### WHAT THE TASK ASKS
Could you repeat exactly the lines below, from the line containing "Someone rotated the" through the last one, both included, while leaving out any pictures?

Object state comparisons
···
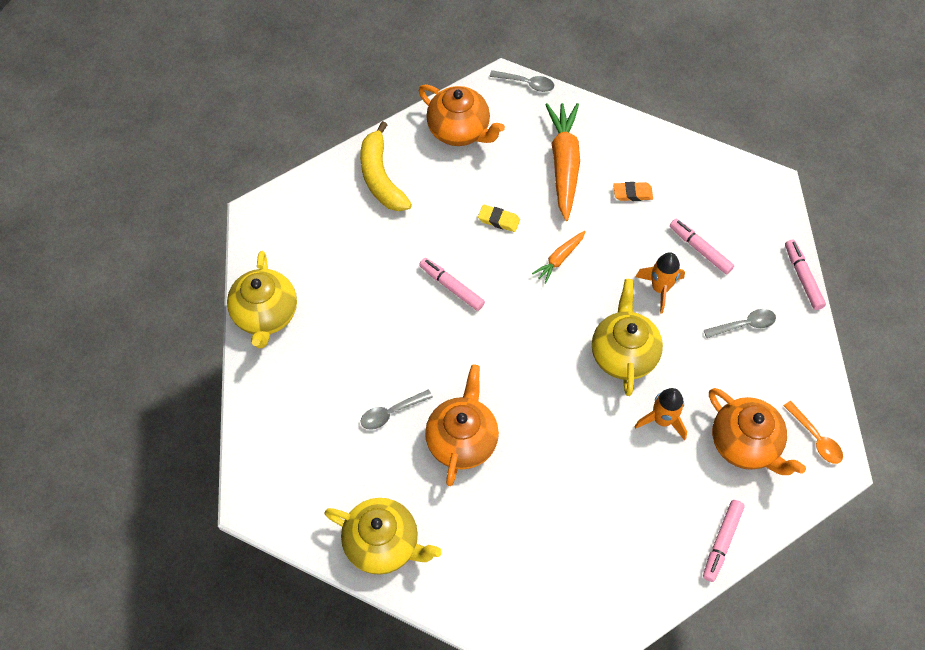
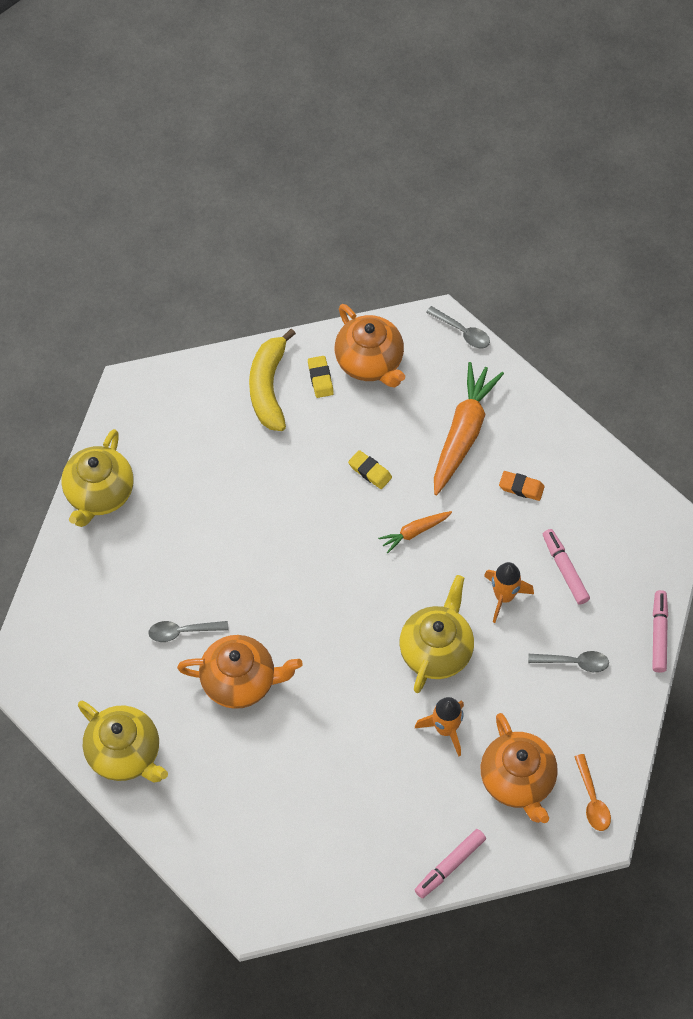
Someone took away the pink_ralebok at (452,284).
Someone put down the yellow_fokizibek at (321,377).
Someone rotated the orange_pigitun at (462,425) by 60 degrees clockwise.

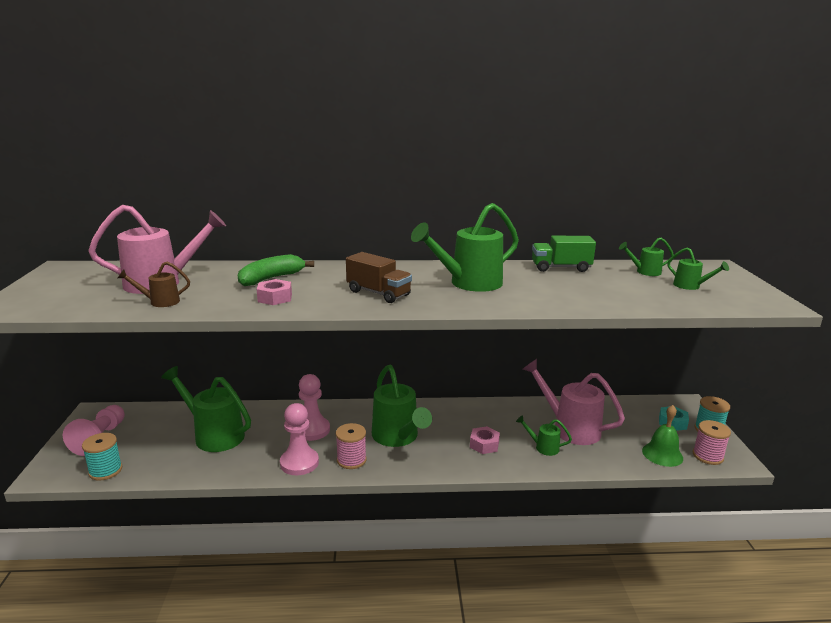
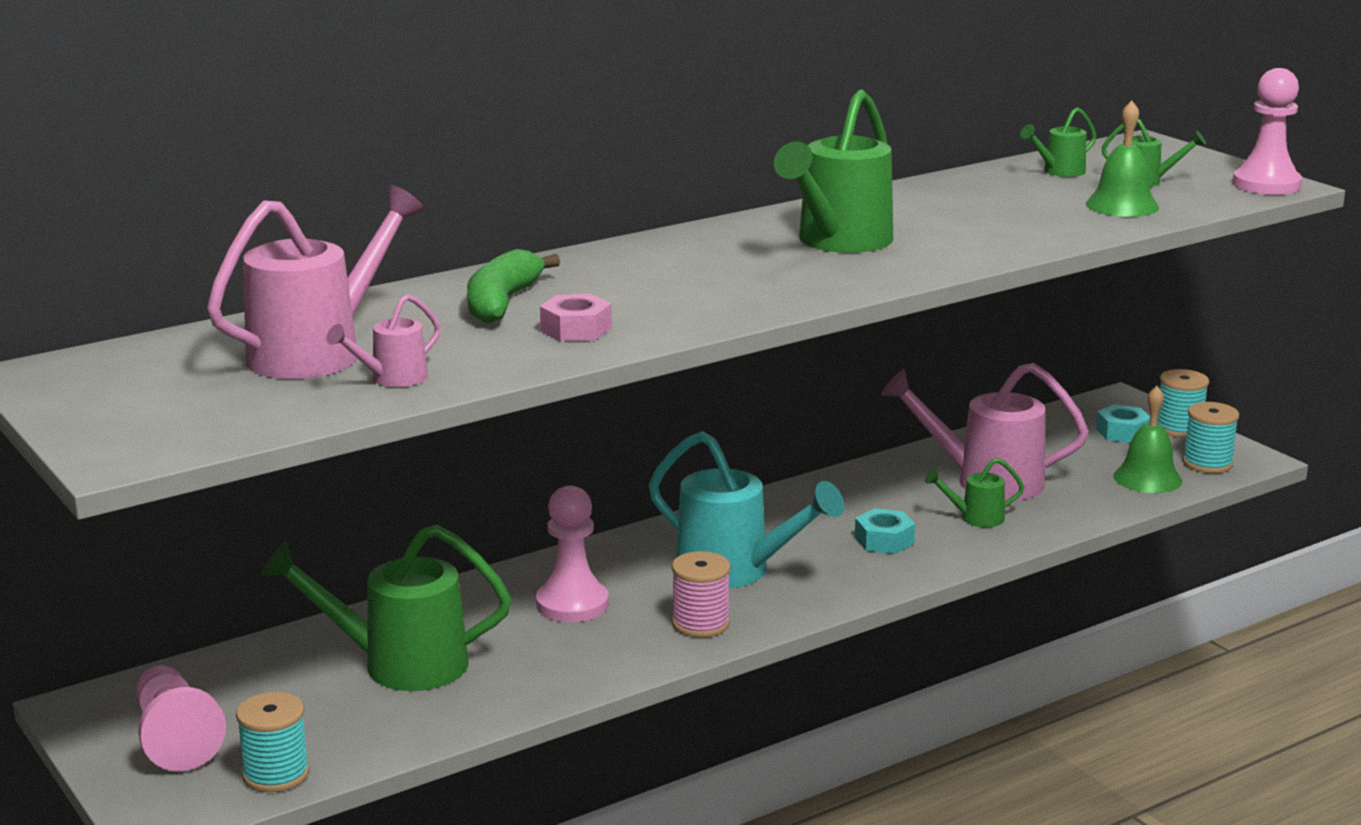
Someone took away the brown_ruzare at (379,277).
Someone took away the green_ruzare at (564,254).
Someone put down the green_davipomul at (1122,158).
Someone carried the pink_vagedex from (299,439) to (1267,131).
Someone repainted the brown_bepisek at (154,284), which became the pink_bepisek at (383,340).
Someone repainted the green_bepisek at (402,406), which became the turquoise_bepisek at (746,509).
Someone repainted the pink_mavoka at (485,440), which became the turquoise_mavoka at (885,531).
Someone repainted the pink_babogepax at (712,442), which became the turquoise_babogepax at (1211,437).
···
### RESPONSE TO THIS EXERCISE
Someone rotated the orange_pigitun at (462,425) by 60 degrees clockwise.

Someone took away the brown_ruzare at (379,277).
Someone took away the green_ruzare at (564,254).
Someone put down the green_davipomul at (1122,158).
Someone carried the pink_vagedex from (299,439) to (1267,131).
Someone repainted the brown_bepisek at (154,284), which became the pink_bepisek at (383,340).
Someone repainted the green_bepisek at (402,406), which became the turquoise_bepisek at (746,509).
Someone repainted the pink_mavoka at (485,440), which became the turquoise_mavoka at (885,531).
Someone repainted the pink_babogepax at (712,442), which became the turquoise_babogepax at (1211,437).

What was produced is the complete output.